[Opening Task data section]

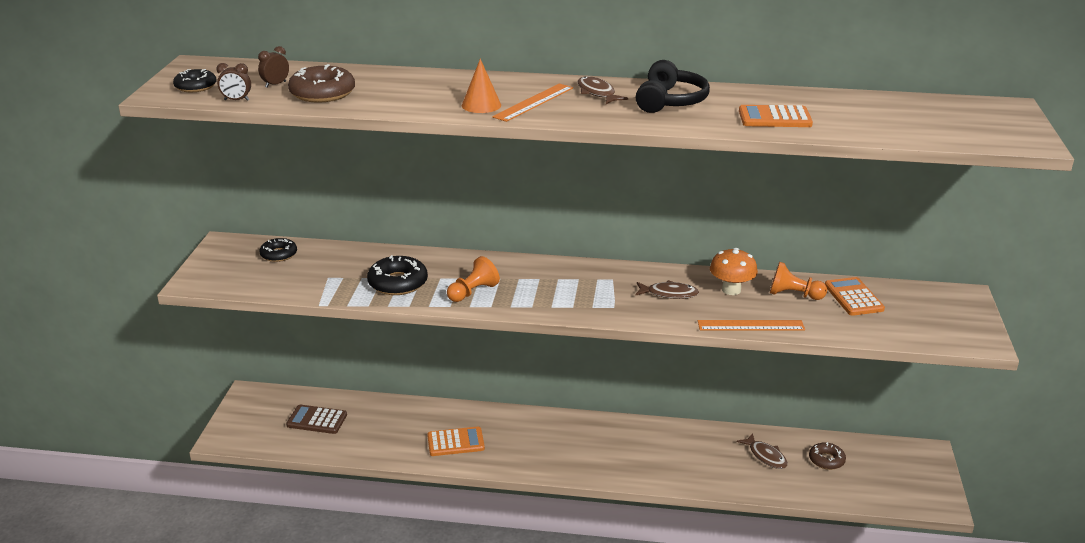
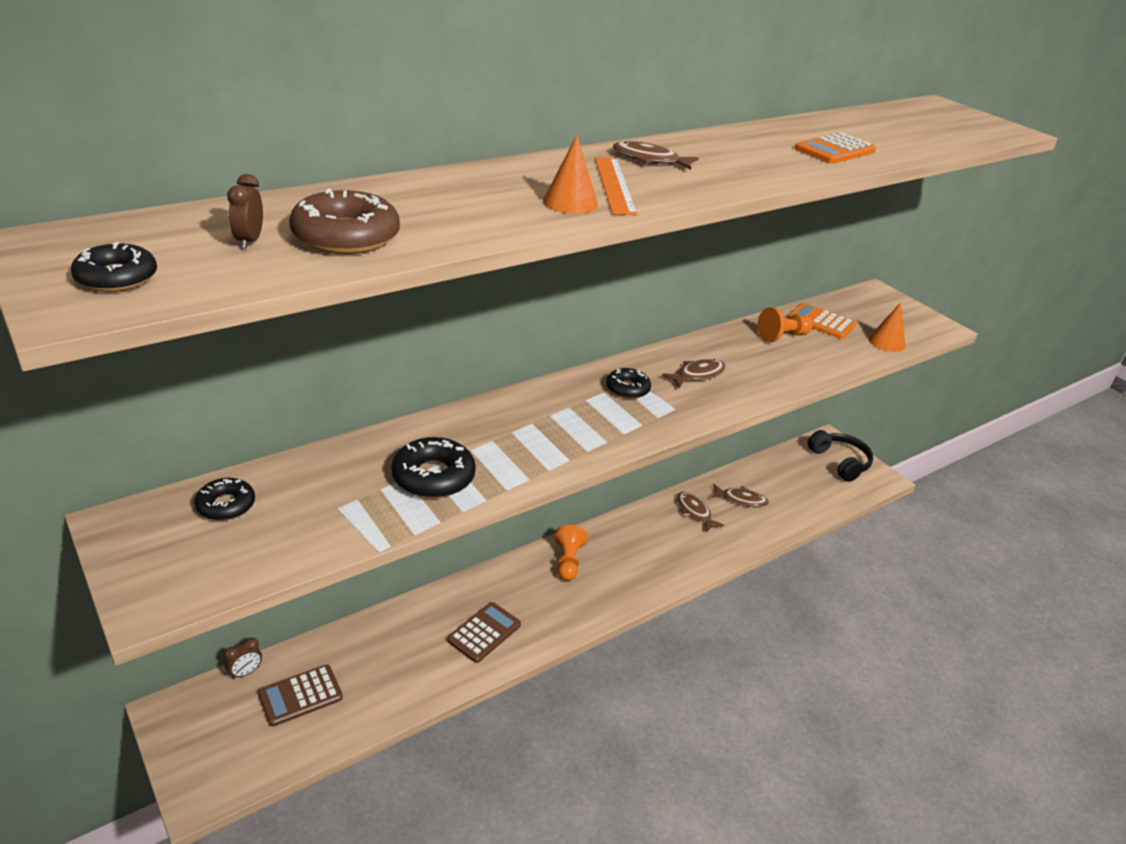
camera: 45 degrees left, 5 degrees up
(236, 100) = (234, 281): brown clock -> brown clock (245, 672)
(455, 442) = (484, 633): orange calculator -> brown calculator
(473, 292) = (529, 451): orange pawn -> orange pawn (568, 562)
(599, 283) = (627, 389): none -> black donut
(670, 101) = (727, 153): black headphones -> black headphones (840, 462)
(710, 445) = (694, 512): none -> brown fish
(731, 290) = (735, 350): orange mushroom -> none
(751, 325) = (797, 379): orange ruler -> none
(826, 460) = (781, 481): brown donut -> none
(893, 332) = (886, 342): none -> orange cone

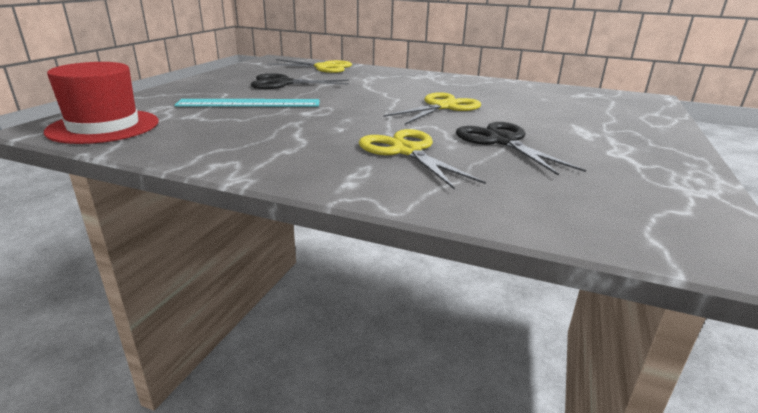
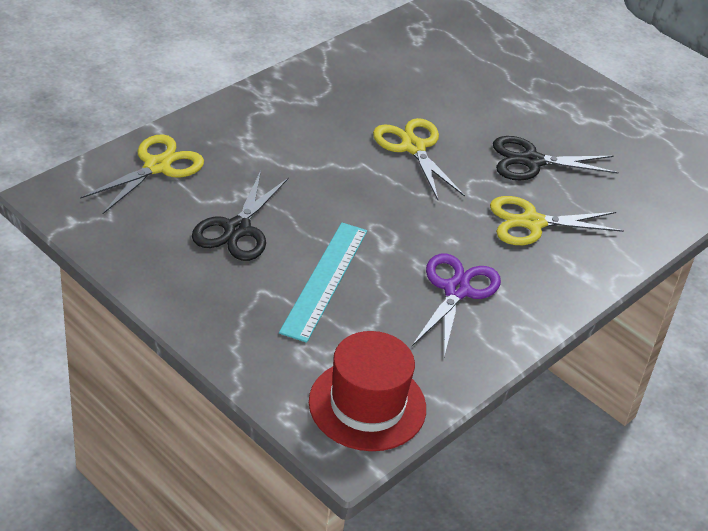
camera: 70 degrees left, 15 degrees up
(271, 136) = (456, 290): none -> purple scissors

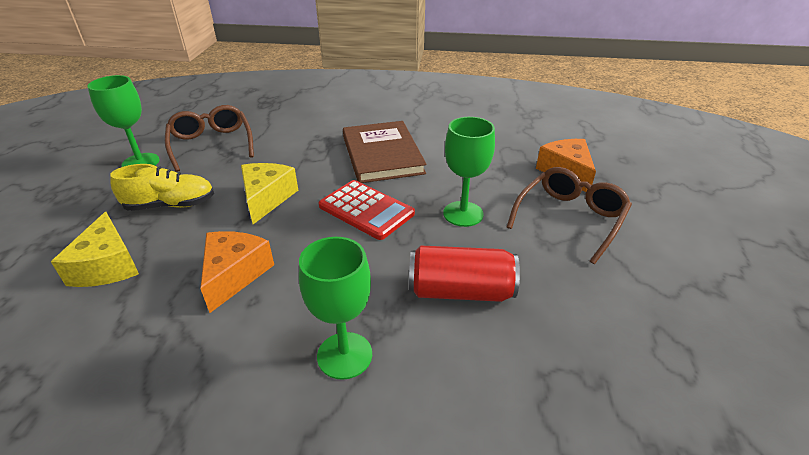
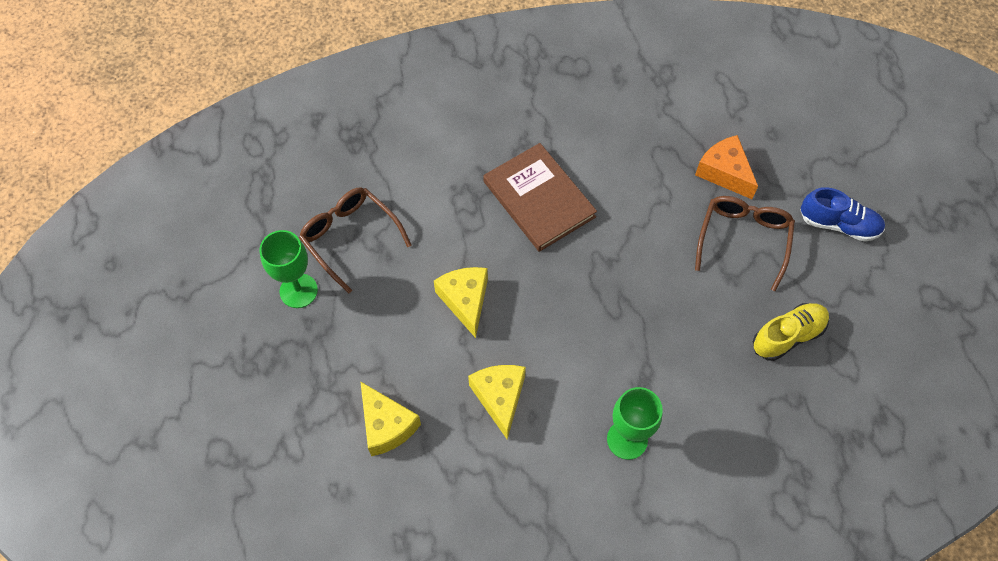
camera: 20 degrees left, 25 degrees up
(171, 205) = (381, 339): yellow shoe -> yellow shoe (787, 336)
(234, 274) = (500, 398): orange cheese -> yellow cheese
(366, 210) = (565, 286): red calculator -> none
(460, 291) = (683, 353): red can -> none
(463, 214) = (652, 263): green goblet -> none
(686, 230) = (838, 224): none -> blue shoe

[Closing Task data section]

- _Brief_
Search the material above for "orange". Pull out each line where it shows up.

- _Task solution_
(455, 442) = (484, 633): orange calculator -> brown calculator
(473, 292) = (529, 451): orange pawn -> orange pawn (568, 562)
(731, 290) = (735, 350): orange mushroom -> none
(751, 325) = (797, 379): orange ruler -> none
(893, 332) = (886, 342): none -> orange cone
(234, 274) = (500, 398): orange cheese -> yellow cheese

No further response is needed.